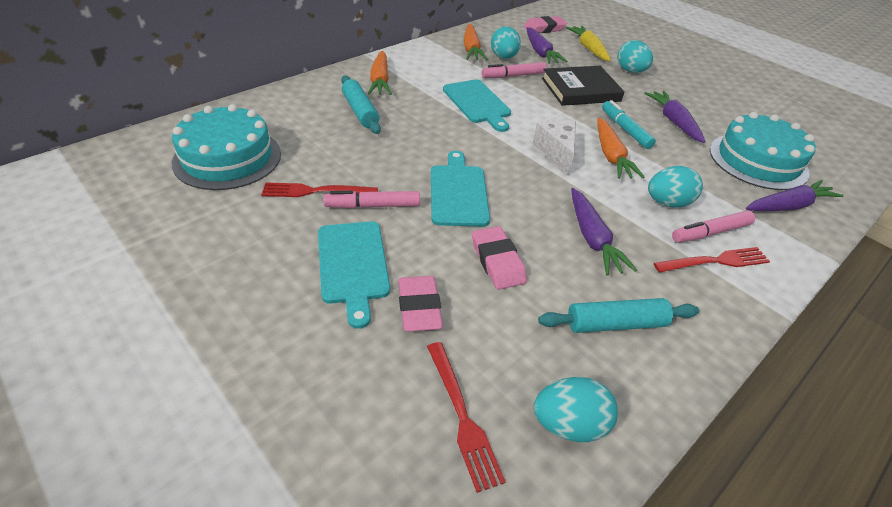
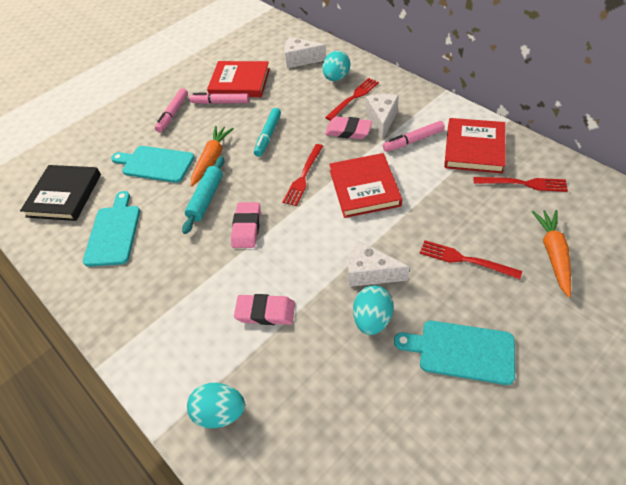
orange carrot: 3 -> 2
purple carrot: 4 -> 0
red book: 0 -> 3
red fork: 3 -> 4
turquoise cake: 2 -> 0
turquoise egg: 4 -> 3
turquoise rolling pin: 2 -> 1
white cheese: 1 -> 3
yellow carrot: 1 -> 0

__________

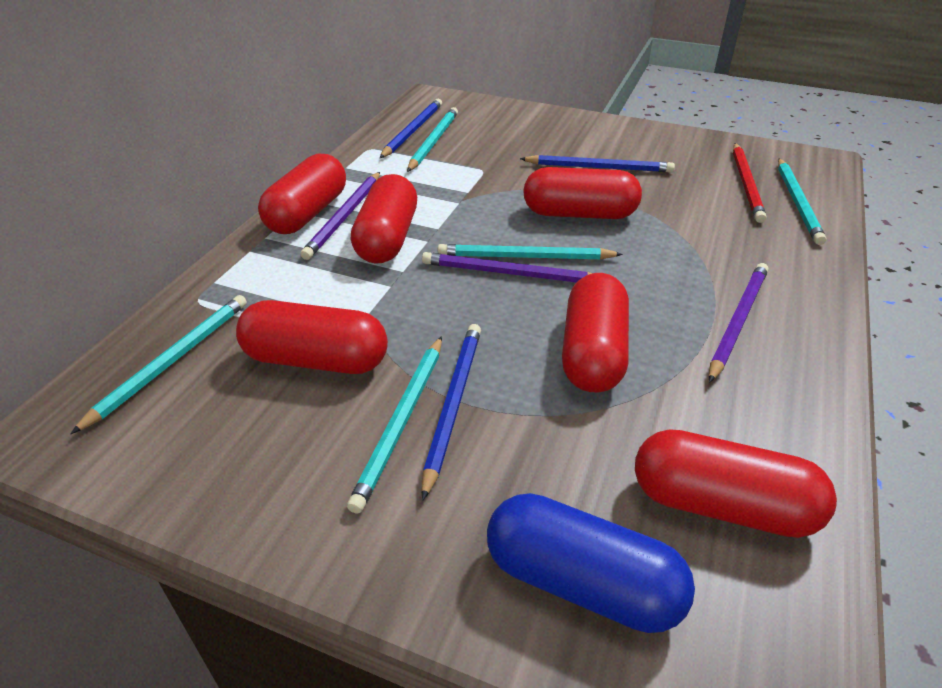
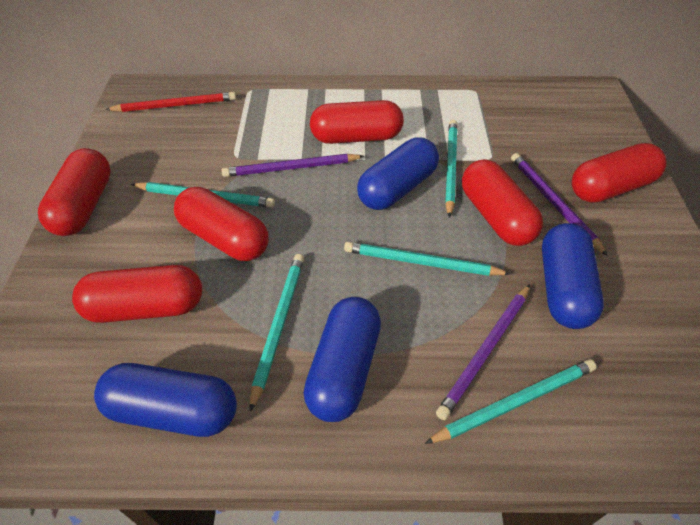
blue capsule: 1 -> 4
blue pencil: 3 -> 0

__________

(What you are asked to do) Only the lines above starting with the one with "orange carrot: 3 -> 2" and going through the one with "yellow carrot: 1 -> 0" are to be copied, word for word and with both ends kept.

(Answer below)
orange carrot: 3 -> 2
purple carrot: 4 -> 0
red book: 0 -> 3
red fork: 3 -> 4
turquoise cake: 2 -> 0
turquoise egg: 4 -> 3
turquoise rolling pin: 2 -> 1
white cheese: 1 -> 3
yellow carrot: 1 -> 0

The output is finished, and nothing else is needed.